** Data for this exercise follows **

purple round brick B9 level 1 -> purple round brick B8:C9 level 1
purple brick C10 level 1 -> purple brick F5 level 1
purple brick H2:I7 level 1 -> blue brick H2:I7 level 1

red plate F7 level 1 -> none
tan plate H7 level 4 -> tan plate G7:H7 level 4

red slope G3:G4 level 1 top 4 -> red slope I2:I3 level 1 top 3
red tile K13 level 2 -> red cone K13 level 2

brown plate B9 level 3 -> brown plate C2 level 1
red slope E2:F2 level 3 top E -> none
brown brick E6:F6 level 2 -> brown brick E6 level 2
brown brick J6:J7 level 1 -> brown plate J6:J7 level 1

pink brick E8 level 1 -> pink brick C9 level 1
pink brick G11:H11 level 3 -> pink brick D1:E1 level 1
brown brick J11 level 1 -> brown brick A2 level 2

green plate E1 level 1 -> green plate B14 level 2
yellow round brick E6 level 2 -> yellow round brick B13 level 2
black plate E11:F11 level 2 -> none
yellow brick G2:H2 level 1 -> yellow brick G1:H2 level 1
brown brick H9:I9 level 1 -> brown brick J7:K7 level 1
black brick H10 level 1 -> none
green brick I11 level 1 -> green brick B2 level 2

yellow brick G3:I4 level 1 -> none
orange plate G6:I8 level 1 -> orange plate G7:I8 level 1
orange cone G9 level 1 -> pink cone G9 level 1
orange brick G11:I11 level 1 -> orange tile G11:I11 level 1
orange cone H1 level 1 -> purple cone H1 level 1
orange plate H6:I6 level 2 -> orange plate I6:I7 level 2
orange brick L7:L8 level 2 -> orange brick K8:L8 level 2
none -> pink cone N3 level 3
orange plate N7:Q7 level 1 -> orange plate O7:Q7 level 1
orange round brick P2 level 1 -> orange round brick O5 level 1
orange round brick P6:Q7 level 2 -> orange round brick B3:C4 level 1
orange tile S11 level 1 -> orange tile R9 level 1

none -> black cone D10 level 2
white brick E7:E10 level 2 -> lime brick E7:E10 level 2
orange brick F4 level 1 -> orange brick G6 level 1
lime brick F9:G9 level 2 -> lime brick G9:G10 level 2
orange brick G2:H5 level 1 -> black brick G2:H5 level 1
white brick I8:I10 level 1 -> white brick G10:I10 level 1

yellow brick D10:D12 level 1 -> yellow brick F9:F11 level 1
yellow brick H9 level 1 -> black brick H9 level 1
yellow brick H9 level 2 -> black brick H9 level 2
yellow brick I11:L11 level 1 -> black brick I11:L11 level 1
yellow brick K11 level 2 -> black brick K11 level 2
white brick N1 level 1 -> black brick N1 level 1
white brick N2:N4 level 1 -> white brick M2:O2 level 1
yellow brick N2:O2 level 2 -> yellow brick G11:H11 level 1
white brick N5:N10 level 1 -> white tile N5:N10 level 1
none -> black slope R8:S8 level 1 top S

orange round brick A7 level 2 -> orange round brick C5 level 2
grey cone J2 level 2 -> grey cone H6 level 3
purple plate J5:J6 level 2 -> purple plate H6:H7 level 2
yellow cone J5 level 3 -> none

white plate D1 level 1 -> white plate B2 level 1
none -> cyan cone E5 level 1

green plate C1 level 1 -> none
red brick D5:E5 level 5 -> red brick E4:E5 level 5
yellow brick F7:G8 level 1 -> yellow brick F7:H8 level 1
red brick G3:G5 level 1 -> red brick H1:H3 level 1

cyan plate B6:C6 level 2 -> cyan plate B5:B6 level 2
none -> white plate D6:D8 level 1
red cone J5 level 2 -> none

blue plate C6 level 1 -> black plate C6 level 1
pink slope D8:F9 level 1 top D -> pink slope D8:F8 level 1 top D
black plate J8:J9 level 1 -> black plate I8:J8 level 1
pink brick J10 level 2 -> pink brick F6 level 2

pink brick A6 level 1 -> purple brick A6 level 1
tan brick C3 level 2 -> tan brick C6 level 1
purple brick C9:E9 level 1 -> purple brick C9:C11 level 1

** End of Data for this exercise **

## About this exercise
The listing is to be retyped in full, exactly as shown.

## Task result
purple round brick B9 level 1 -> purple round brick B8:C9 level 1
purple brick C10 level 1 -> purple brick F5 level 1
purple brick H2:I7 level 1 -> blue brick H2:I7 level 1

red plate F7 level 1 -> none
tan plate H7 level 4 -> tan plate G7:H7 level 4

red slope G3:G4 level 1 top 4 -> red slope I2:I3 level 1 top 3
red tile K13 level 2 -> red cone K13 level 2

brown plate B9 level 3 -> brown plate C2 level 1
red slope E2:F2 level 3 top E -> none
brown brick E6:F6 level 2 -> brown brick E6 level 2
brown brick J6:J7 level 1 -> brown plate J6:J7 level 1

pink brick E8 level 1 -> pink brick C9 level 1
pink brick G11:H11 level 3 -> pink brick D1:E1 level 1
brown brick J11 level 1 -> brown brick A2 level 2

green plate E1 level 1 -> green plate B14 level 2
yellow round brick E6 level 2 -> yellow round brick B13 level 2
black plate E11:F11 level 2 -> none
yellow brick G2:H2 level 1 -> yellow brick G1:H2 level 1
brown brick H9:I9 level 1 -> brown brick J7:K7 level 1
black brick H10 level 1 -> none
green brick I11 level 1 -> green brick B2 level 2

yellow brick G3:I4 level 1 -> none
orange plate G6:I8 level 1 -> orange plate G7:I8 level 1
orange cone G9 level 1 -> pink cone G9 level 1
orange brick G11:I11 level 1 -> orange tile G11:I11 level 1
orange cone H1 level 1 -> purple cone H1 level 1
orange plate H6:I6 level 2 -> orange plate I6:I7 level 2
orange brick L7:L8 level 2 -> orange brick K8:L8 level 2
none -> pink cone N3 level 3
orange plate N7:Q7 level 1 -> orange plate O7:Q7 level 1
orange round brick P2 level 1 -> orange round brick O5 level 1
orange round brick P6:Q7 level 2 -> orange round brick B3:C4 level 1
orange tile S11 level 1 -> orange tile R9 level 1

none -> black cone D10 level 2
white brick E7:E10 level 2 -> lime brick E7:E10 level 2
orange brick F4 level 1 -> orange brick G6 level 1
lime brick F9:G9 level 2 -> lime brick G9:G10 level 2
orange brick G2:H5 level 1 -> black brick G2:H5 level 1
white brick I8:I10 level 1 -> white brick G10:I10 level 1

yellow brick D10:D12 level 1 -> yellow brick F9:F11 level 1
yellow brick H9 level 1 -> black brick H9 level 1
yellow brick H9 level 2 -> black brick H9 level 2
yellow brick I11:L11 level 1 -> black brick I11:L11 level 1
yellow brick K11 level 2 -> black brick K11 level 2
white brick N1 level 1 -> black brick N1 level 1
white brick N2:N4 level 1 -> white brick M2:O2 level 1
yellow brick N2:O2 level 2 -> yellow brick G11:H11 level 1
white brick N5:N10 level 1 -> white tile N5:N10 level 1
none -> black slope R8:S8 level 1 top S

orange round brick A7 level 2 -> orange round brick C5 level 2
grey cone J2 level 2 -> grey cone H6 level 3
purple plate J5:J6 level 2 -> purple plate H6:H7 level 2
yellow cone J5 level 3 -> none

white plate D1 level 1 -> white plate B2 level 1
none -> cyan cone E5 level 1

green plate C1 level 1 -> none
red brick D5:E5 level 5 -> red brick E4:E5 level 5
yellow brick F7:G8 level 1 -> yellow brick F7:H8 level 1
red brick G3:G5 level 1 -> red brick H1:H3 level 1

cyan plate B6:C6 level 2 -> cyan plate B5:B6 level 2
none -> white plate D6:D8 level 1
red cone J5 level 2 -> none

blue plate C6 level 1 -> black plate C6 level 1
pink slope D8:F9 level 1 top D -> pink slope D8:F8 level 1 top D
black plate J8:J9 level 1 -> black plate I8:J8 level 1
pink brick J10 level 2 -> pink brick F6 level 2

pink brick A6 level 1 -> purple brick A6 level 1
tan brick C3 level 2 -> tan brick C6 level 1
purple brick C9:E9 level 1 -> purple brick C9:C11 level 1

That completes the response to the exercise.